==== Data

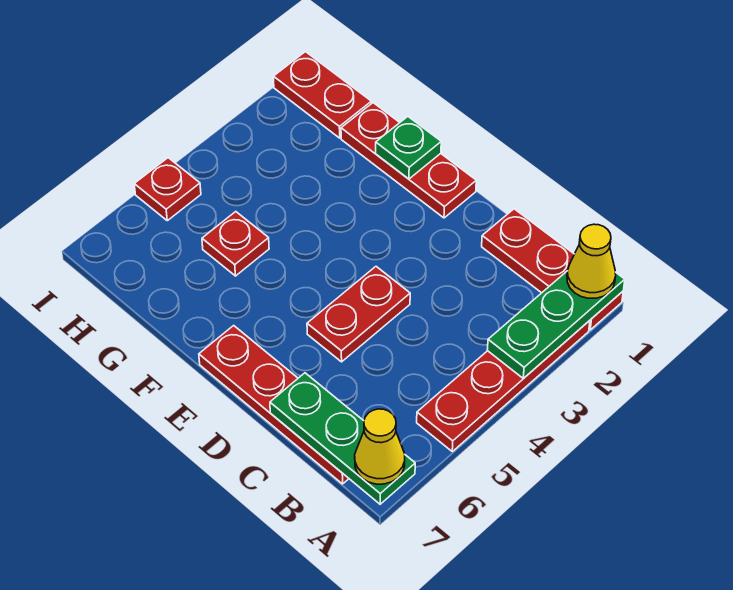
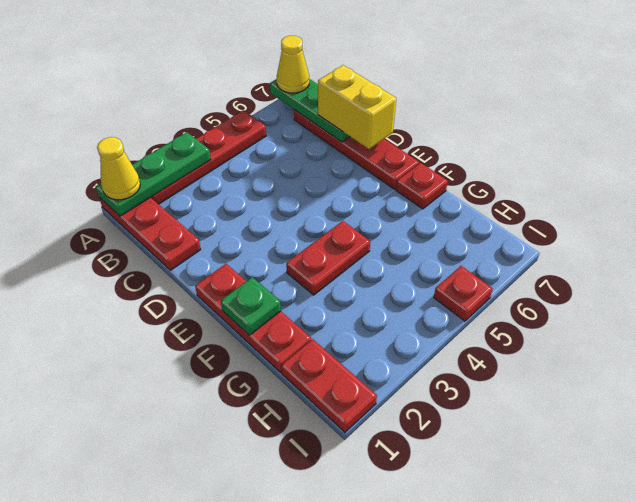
none -> yellow brick C7:D7 level 3
red plate D4:D5 level 1 -> red plate F3:F4 level 1
red plate G5 level 1 -> red plate F7 level 1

========

— Your task —
Skipping the images, write out the whole listing exactly.

— Response to this exercise —
none -> yellow brick C7:D7 level 3
red plate D4:D5 level 1 -> red plate F3:F4 level 1
red plate G5 level 1 -> red plate F7 level 1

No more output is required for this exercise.